Entries taken from a collection
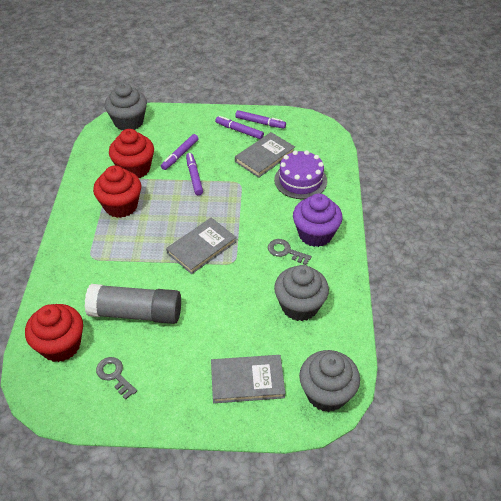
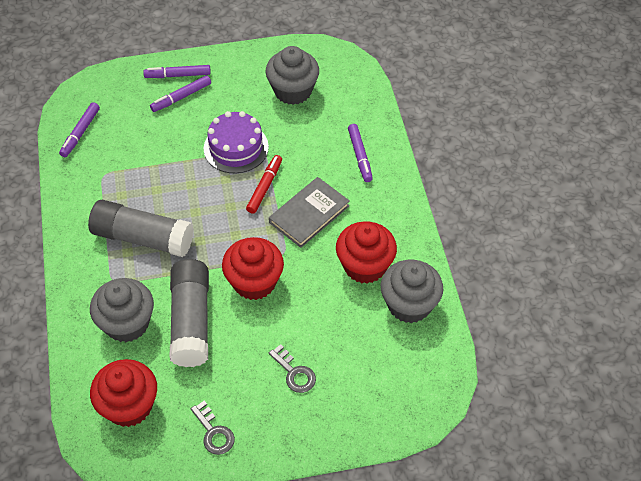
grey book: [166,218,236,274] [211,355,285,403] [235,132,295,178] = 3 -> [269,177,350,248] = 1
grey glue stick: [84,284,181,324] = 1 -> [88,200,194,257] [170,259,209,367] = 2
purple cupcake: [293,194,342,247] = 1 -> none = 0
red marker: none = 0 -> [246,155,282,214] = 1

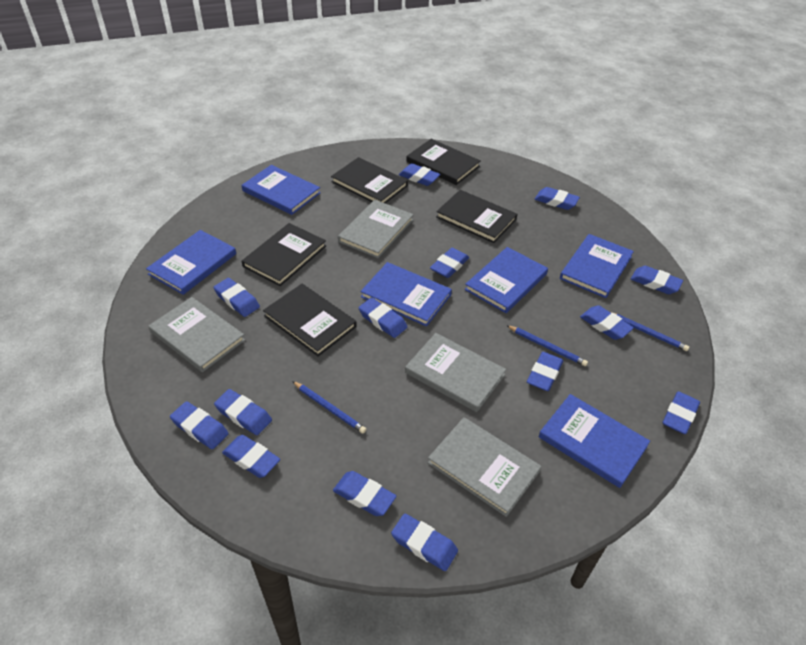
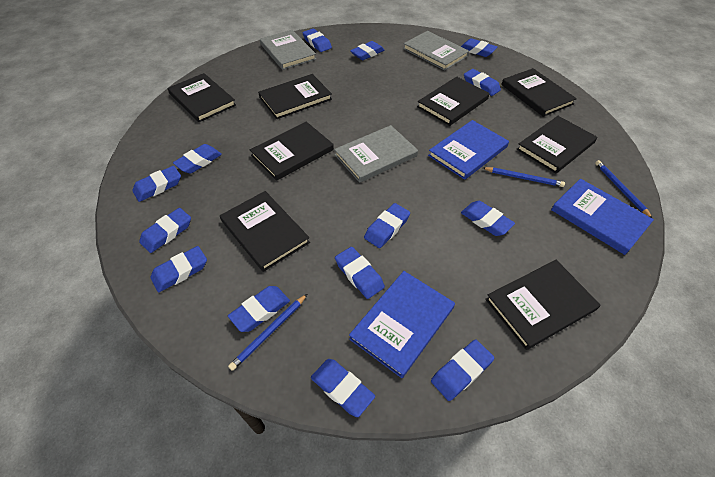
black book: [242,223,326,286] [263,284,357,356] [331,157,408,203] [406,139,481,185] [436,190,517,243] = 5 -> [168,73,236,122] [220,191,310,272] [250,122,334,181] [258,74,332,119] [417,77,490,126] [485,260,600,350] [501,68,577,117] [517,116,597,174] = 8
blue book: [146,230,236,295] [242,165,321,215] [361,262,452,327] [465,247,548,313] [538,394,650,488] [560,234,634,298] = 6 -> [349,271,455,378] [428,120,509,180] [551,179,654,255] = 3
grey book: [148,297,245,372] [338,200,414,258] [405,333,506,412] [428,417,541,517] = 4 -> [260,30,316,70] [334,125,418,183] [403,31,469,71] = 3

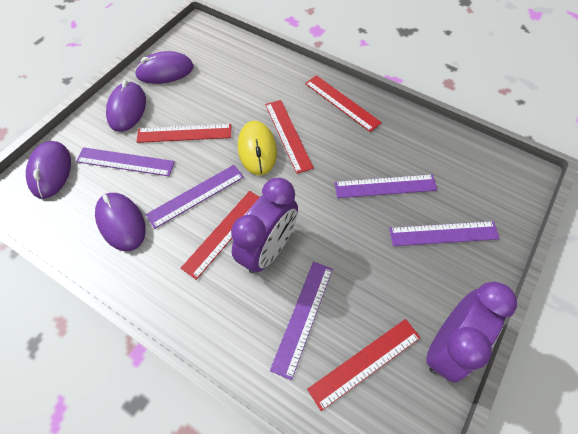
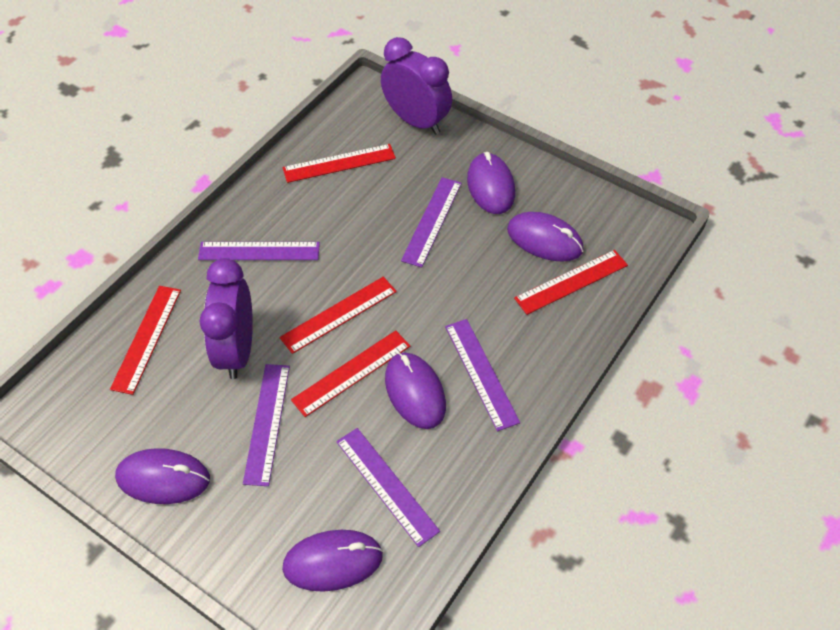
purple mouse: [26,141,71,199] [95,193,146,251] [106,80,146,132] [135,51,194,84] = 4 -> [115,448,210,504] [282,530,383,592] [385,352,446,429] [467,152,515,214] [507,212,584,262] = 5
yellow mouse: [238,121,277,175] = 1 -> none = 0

• Work instructions
Wherever the word "none" appears in the entries above, copy that line.

• Finished task
purple cupcake: [293,194,342,247] = 1 -> none = 0
red marker: none = 0 -> [246,155,282,214] = 1
yellow mouse: [238,121,277,175] = 1 -> none = 0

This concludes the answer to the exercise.